* _Task brief_
Print the line containing "bulb/cobalt (265,454) =>" and all lines after it, unchanged, through the end of the data. Leave the pictures out.

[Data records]
/---

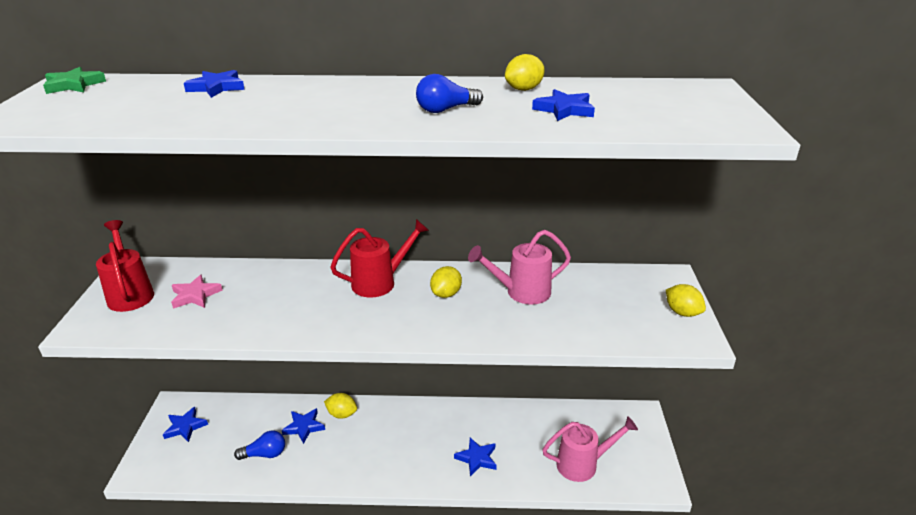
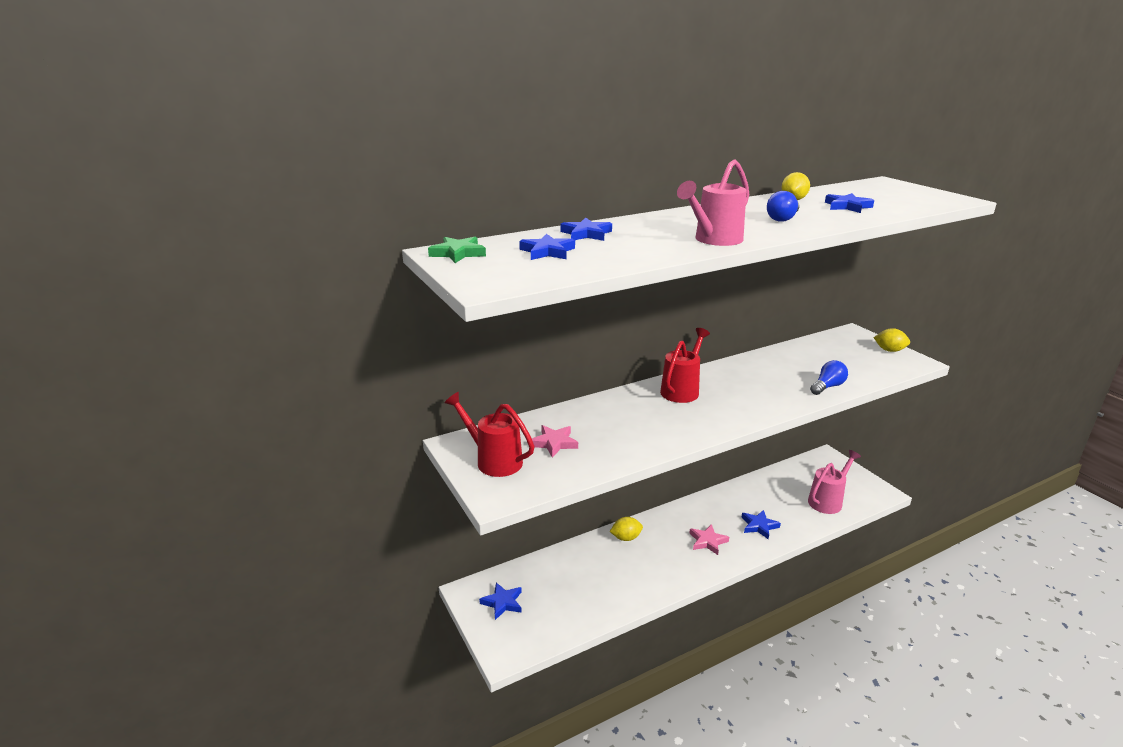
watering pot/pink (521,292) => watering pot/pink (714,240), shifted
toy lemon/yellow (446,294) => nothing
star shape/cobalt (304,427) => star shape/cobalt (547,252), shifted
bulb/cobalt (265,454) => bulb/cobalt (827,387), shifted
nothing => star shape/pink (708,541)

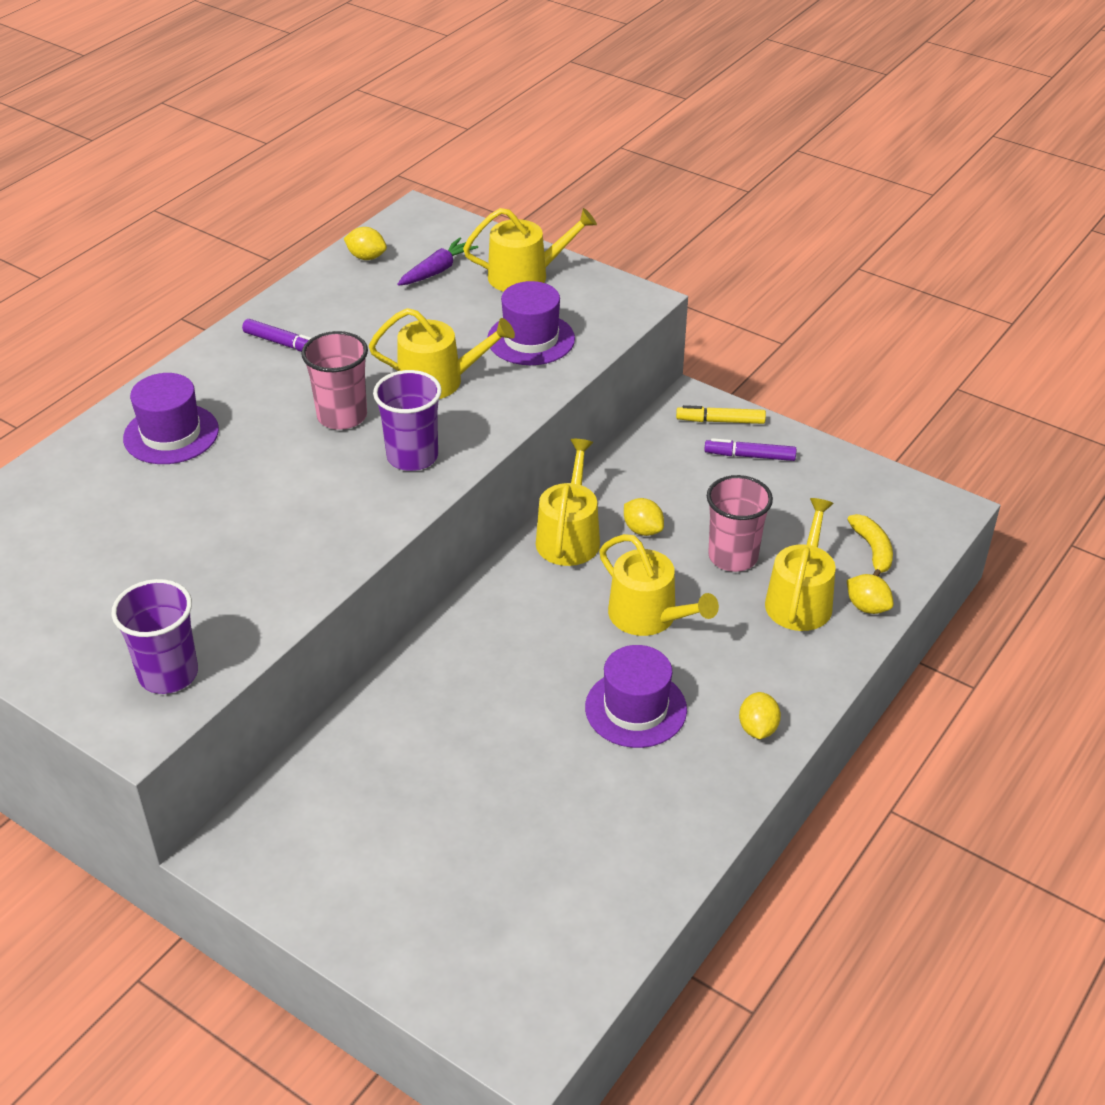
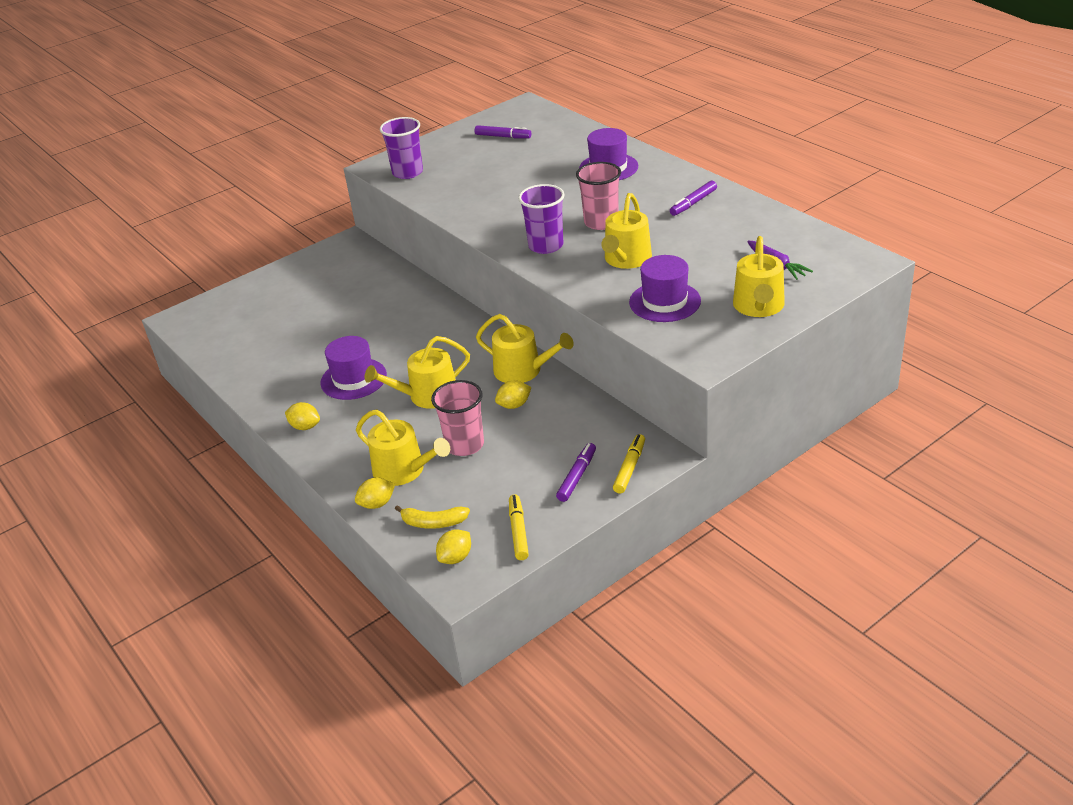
toy lemon/yellow (366,257) => toy lemon/yellow (455,557), shifted
nothing => felt pen/purple (503,136)
nothing => felt pen/yellow (518,531)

\---

* _Answer box_
bulb/cobalt (265,454) => bulb/cobalt (827,387), shifted
nothing => star shape/pink (708,541)

toy lemon/yellow (366,257) => toy lemon/yellow (455,557), shifted
nothing => felt pen/purple (503,136)
nothing => felt pen/yellow (518,531)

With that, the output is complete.